▶ _EXERCISE BRIEF_
In the material below, transcribe every line from the first through the line holding "none -> TURQUOISE CUTTING BOARD (804 304)", exactly, and stop after that line.

* * * * * * *

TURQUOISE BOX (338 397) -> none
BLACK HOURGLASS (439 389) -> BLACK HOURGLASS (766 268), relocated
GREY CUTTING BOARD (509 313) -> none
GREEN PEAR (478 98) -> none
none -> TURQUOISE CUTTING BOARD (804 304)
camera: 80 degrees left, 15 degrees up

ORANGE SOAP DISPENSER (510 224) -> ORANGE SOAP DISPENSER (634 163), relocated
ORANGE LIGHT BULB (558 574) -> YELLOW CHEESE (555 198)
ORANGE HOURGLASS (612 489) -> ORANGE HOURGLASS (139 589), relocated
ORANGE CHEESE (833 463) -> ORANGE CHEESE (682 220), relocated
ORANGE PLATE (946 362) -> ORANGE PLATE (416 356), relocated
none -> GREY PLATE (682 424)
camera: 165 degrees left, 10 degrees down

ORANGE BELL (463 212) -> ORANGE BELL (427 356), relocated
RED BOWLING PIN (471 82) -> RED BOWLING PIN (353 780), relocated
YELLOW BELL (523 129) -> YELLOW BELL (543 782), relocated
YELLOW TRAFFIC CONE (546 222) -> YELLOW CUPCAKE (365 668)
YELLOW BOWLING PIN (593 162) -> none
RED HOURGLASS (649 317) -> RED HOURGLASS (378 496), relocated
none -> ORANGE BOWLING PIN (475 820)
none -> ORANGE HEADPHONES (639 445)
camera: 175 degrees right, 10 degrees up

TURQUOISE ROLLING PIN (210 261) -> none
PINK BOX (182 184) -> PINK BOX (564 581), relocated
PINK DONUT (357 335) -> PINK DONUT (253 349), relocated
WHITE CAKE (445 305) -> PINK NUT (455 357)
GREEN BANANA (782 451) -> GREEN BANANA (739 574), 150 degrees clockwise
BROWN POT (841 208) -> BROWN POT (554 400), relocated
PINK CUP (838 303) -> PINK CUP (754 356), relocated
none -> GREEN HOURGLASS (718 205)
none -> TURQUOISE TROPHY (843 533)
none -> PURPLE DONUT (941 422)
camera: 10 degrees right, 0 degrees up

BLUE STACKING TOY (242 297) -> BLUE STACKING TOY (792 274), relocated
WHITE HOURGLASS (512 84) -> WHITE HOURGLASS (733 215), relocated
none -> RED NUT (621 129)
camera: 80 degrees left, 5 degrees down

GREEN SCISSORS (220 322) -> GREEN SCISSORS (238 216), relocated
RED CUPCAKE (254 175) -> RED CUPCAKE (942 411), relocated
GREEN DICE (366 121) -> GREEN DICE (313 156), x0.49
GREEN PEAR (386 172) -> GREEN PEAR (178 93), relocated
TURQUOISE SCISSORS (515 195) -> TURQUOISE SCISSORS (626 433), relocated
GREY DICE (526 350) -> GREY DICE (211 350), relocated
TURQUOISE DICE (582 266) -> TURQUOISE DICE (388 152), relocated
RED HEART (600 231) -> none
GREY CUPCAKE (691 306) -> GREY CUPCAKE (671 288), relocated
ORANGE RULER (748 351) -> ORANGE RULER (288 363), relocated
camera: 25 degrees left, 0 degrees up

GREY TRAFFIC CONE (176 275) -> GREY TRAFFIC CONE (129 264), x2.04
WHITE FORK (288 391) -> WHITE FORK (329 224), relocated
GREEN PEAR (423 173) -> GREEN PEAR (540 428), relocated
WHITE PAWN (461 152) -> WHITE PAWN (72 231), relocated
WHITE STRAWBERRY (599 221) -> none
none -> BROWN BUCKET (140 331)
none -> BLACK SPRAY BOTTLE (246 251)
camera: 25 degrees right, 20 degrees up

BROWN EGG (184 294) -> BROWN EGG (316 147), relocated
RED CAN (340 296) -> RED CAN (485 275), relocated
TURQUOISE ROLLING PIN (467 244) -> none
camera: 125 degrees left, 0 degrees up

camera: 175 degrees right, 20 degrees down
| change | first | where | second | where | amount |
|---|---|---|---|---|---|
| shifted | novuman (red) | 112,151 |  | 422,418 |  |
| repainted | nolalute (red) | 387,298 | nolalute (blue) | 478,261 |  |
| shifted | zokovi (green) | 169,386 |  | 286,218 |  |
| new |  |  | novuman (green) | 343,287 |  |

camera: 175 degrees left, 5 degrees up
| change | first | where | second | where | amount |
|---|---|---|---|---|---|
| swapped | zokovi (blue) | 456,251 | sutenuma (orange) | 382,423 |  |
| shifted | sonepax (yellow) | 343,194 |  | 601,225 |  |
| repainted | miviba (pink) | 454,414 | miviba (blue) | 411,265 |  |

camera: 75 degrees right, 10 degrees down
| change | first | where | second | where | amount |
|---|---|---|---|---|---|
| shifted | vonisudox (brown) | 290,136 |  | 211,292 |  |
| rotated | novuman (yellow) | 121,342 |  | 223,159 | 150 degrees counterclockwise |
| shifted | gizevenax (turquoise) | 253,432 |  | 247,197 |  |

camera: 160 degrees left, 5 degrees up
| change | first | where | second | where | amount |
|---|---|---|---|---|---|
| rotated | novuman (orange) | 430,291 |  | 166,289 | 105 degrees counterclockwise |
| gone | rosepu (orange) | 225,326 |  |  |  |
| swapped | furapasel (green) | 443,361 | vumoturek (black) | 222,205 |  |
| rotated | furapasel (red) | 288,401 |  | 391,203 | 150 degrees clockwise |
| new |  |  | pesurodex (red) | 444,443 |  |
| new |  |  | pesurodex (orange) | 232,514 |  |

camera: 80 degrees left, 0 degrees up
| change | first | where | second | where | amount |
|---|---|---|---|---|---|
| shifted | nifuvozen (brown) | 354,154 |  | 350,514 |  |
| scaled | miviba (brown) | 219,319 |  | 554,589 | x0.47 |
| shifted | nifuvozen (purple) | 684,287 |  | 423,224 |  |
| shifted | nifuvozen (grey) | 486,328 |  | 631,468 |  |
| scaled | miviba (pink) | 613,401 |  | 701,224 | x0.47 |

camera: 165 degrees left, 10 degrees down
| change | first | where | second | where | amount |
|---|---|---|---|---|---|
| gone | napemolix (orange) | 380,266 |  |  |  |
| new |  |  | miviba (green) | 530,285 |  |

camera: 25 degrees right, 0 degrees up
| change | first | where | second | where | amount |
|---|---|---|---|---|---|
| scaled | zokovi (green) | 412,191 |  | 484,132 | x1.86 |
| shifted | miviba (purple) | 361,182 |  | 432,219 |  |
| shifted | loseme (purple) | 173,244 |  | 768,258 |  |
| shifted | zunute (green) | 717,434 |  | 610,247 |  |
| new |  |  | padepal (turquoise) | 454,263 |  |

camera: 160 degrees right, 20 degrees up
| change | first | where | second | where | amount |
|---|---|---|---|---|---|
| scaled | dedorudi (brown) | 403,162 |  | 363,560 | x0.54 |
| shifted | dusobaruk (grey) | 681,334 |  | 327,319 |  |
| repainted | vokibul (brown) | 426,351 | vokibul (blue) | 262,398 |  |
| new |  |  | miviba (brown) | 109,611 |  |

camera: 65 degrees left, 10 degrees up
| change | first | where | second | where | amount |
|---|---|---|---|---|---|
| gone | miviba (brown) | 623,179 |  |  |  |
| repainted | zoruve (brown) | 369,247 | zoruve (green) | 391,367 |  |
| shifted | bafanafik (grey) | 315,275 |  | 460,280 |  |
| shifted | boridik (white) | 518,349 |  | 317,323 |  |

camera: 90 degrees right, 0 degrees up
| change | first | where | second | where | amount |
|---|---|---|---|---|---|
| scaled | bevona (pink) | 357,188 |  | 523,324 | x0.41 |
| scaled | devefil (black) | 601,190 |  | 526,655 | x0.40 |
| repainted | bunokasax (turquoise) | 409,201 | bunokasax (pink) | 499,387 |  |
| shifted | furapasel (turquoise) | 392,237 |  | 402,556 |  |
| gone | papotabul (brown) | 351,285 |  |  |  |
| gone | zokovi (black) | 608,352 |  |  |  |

* * * * * * *

▶ _WRITTEN RESPONSE_
TURQUOISE BOX (338 397) -> none
BLACK HOURGLASS (439 389) -> BLACK HOURGLASS (766 268), relocated
GREY CUTTING BOARD (509 313) -> none
GREEN PEAR (478 98) -> none
none -> TURQUOISE CUTTING BOARD (804 304)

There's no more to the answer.